» **ABOUT THIS EXERCISE**
Look below for the line that contains "U3: KA386 -> UTC386" and the line that contains "Q4: NPN S8050", then restate both of them and every line in between, exactly. No picture goes in the copy.

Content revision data
----
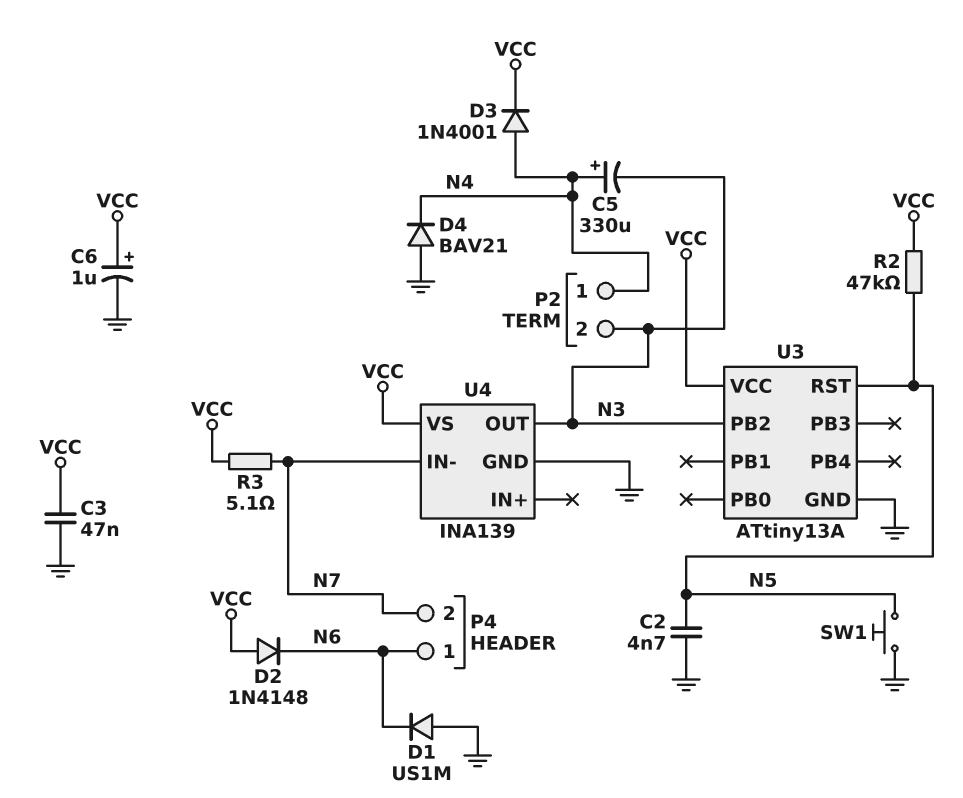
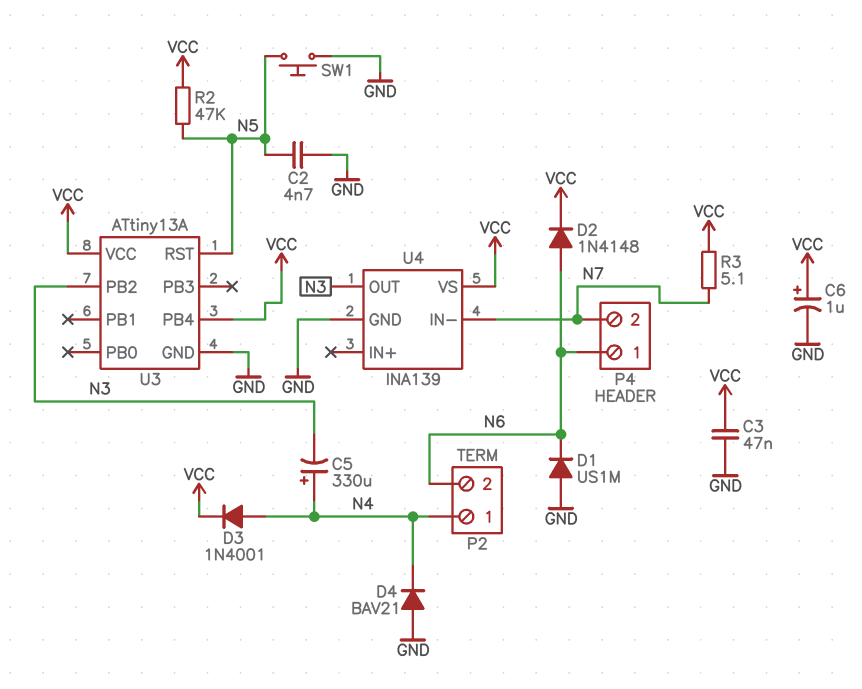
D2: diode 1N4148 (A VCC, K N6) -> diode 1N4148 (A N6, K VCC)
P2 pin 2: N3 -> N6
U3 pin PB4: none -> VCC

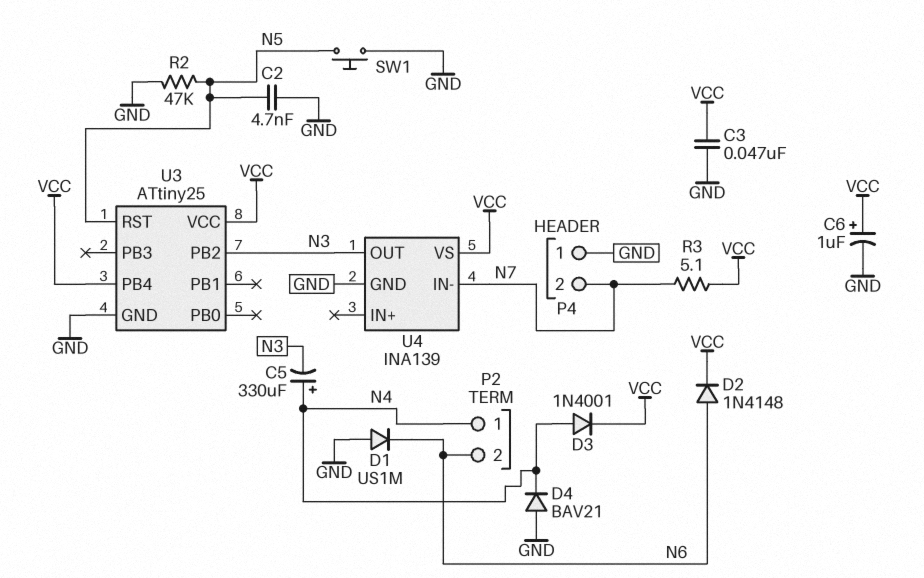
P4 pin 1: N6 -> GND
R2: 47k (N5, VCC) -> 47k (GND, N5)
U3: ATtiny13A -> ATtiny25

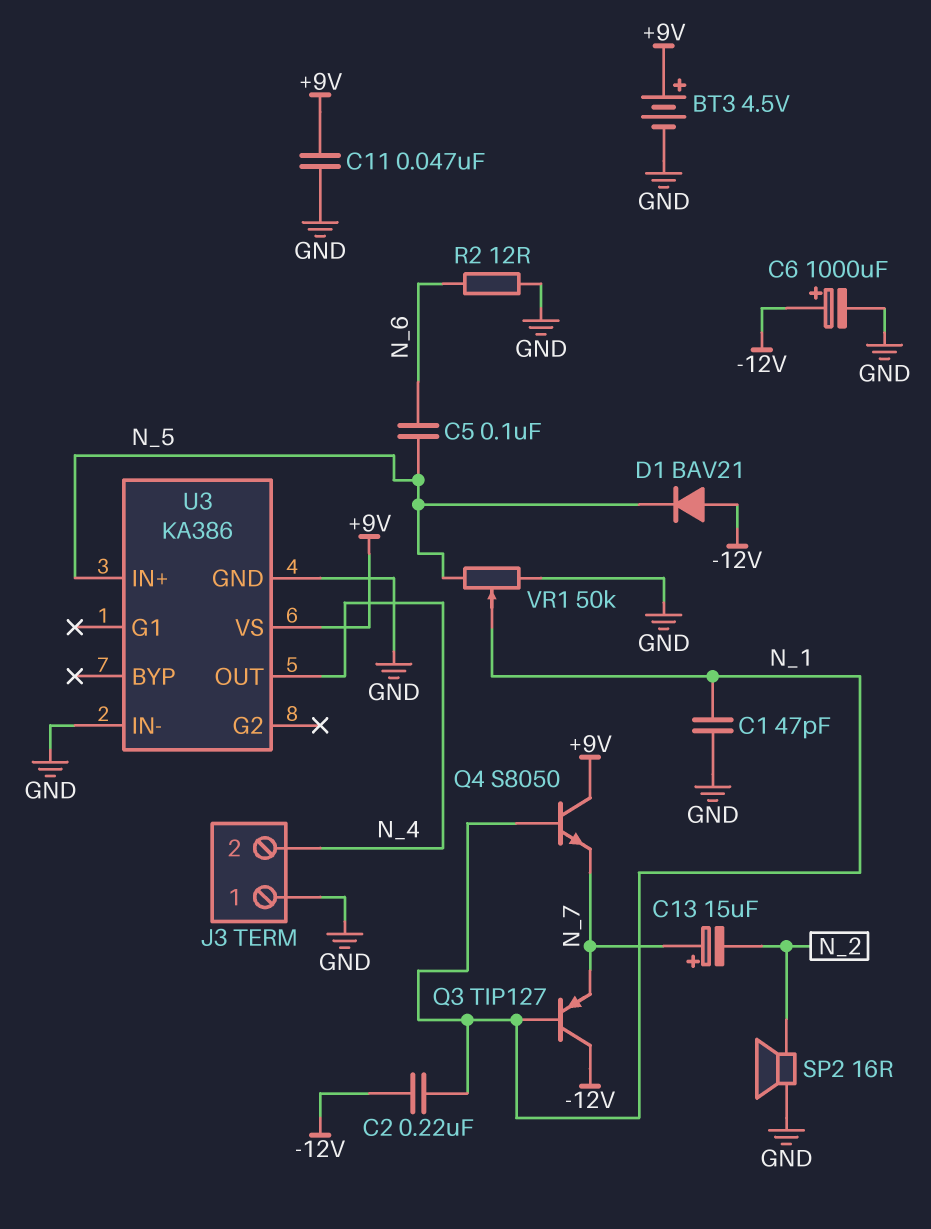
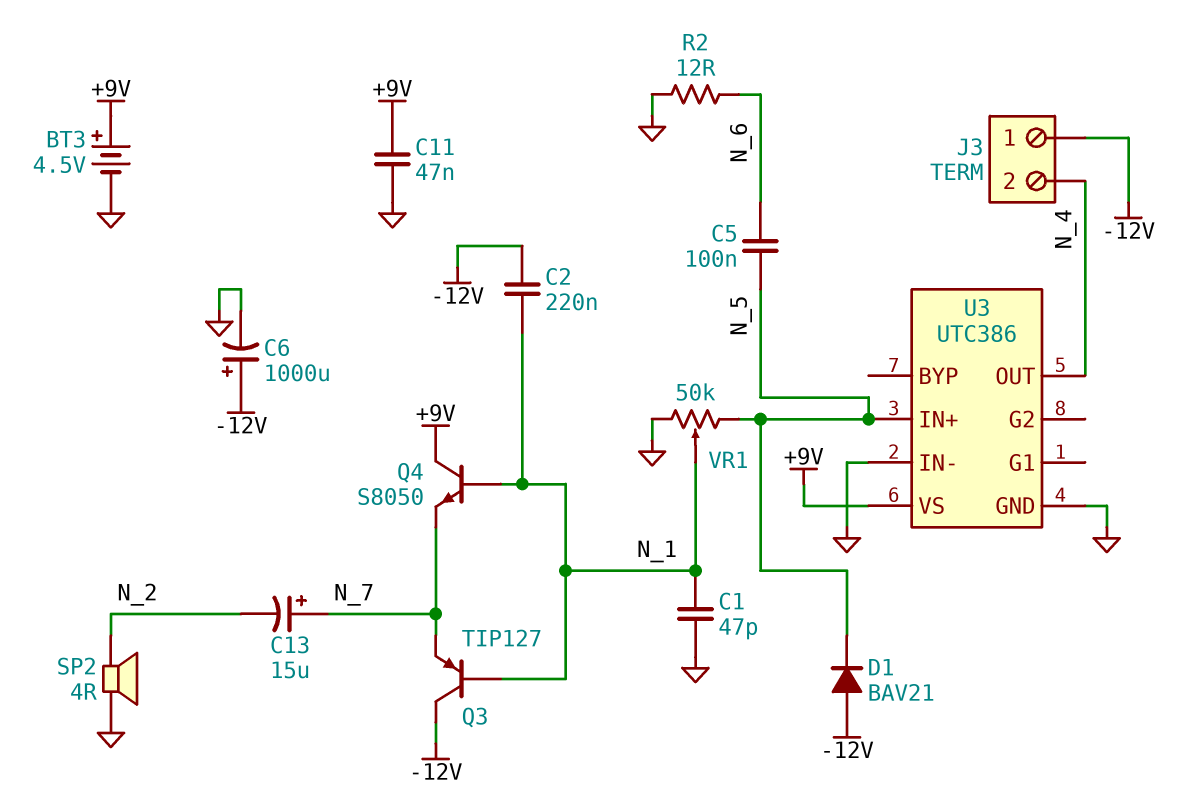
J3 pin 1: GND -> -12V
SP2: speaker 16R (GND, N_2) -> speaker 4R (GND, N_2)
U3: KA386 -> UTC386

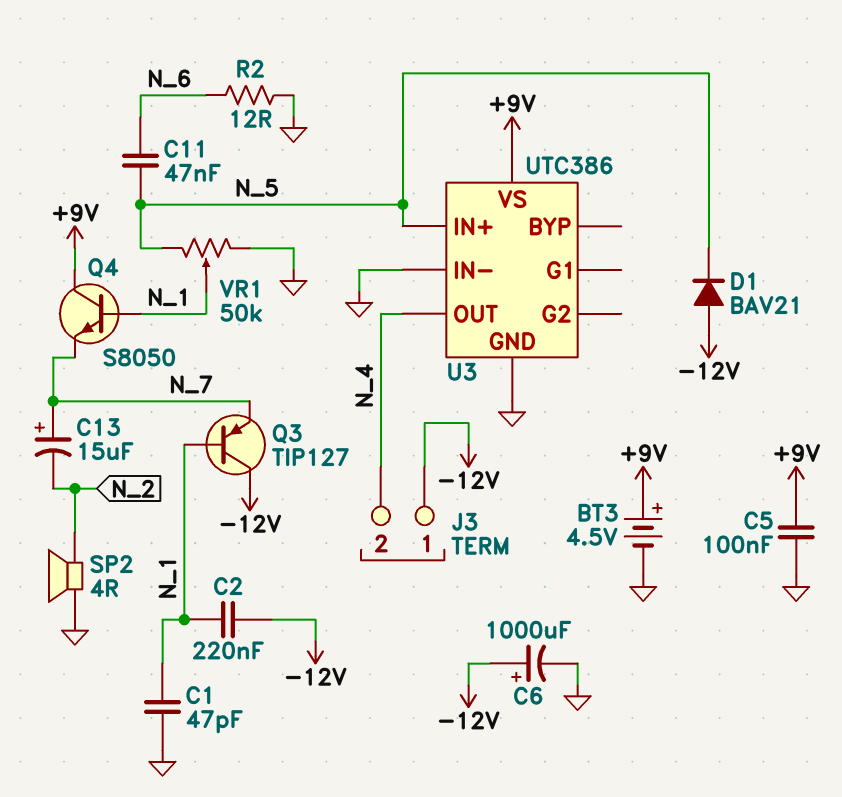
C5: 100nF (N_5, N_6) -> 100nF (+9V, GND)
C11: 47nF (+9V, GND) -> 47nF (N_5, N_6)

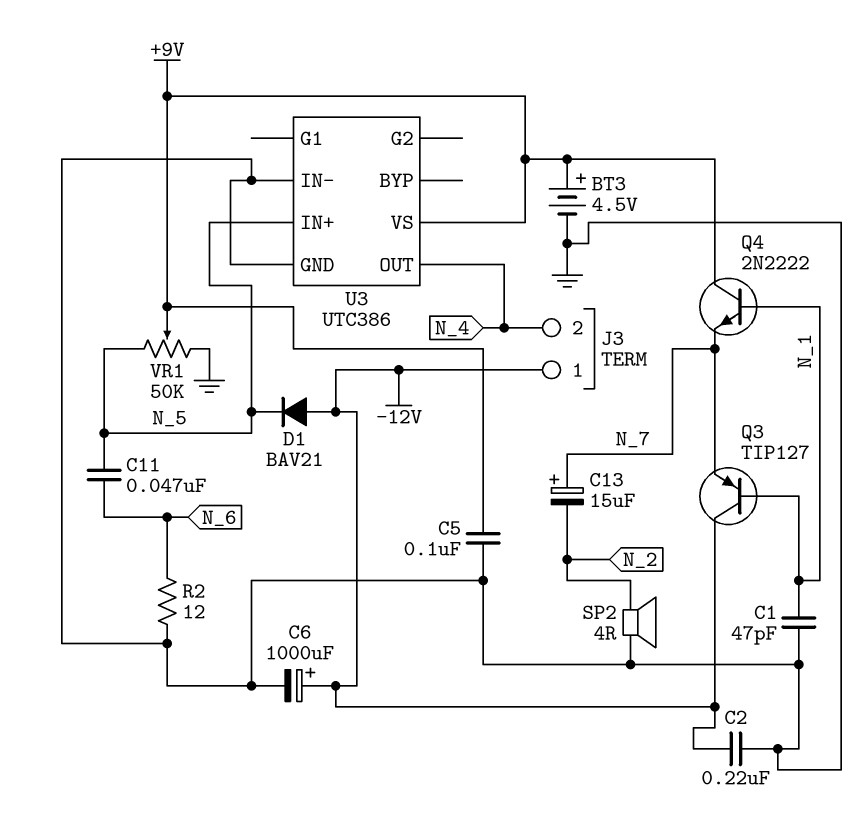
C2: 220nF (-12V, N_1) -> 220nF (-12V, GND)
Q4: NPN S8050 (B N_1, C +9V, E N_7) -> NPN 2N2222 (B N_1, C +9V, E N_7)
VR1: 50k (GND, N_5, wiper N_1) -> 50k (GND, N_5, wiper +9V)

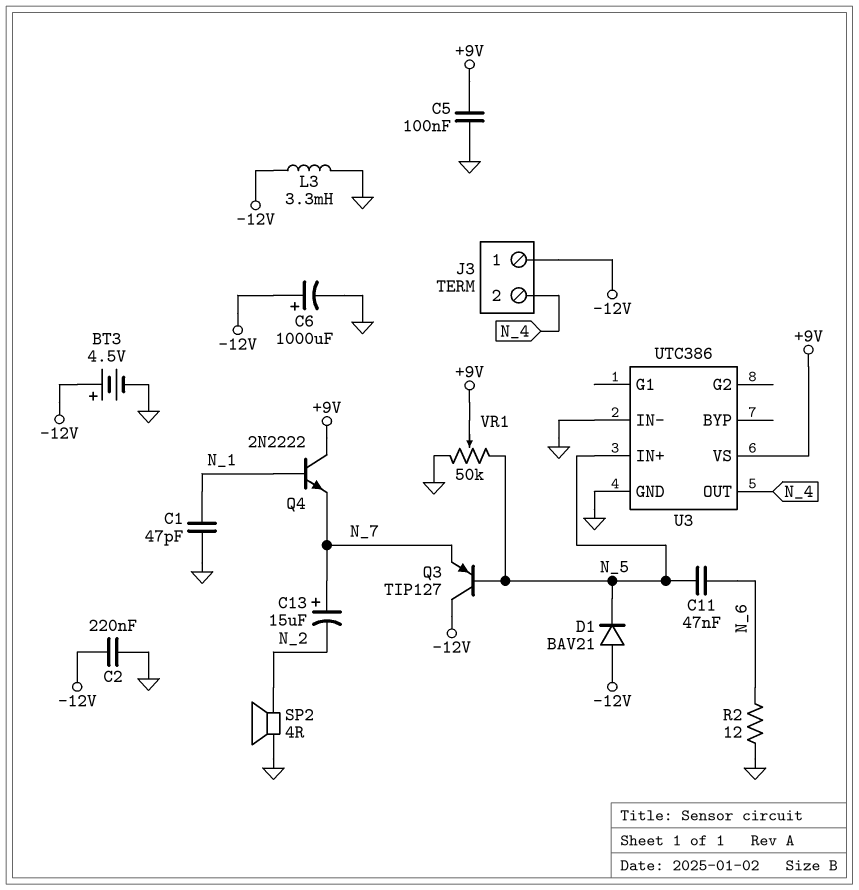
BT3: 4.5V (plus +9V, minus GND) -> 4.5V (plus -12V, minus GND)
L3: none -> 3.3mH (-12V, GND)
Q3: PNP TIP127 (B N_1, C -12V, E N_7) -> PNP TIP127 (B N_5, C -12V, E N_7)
----
» **SOLUTION**
U3: KA386 -> UTC386

C5: 100nF (N_5, N_6) -> 100nF (+9V, GND)
C11: 47nF (+9V, GND) -> 47nF (N_5, N_6)

C2: 220nF (-12V, N_1) -> 220nF (-12V, GND)
Q4: NPN S8050 (B N_1, C +9V, E N_7) -> NPN 2N2222 (B N_1, C +9V, E N_7)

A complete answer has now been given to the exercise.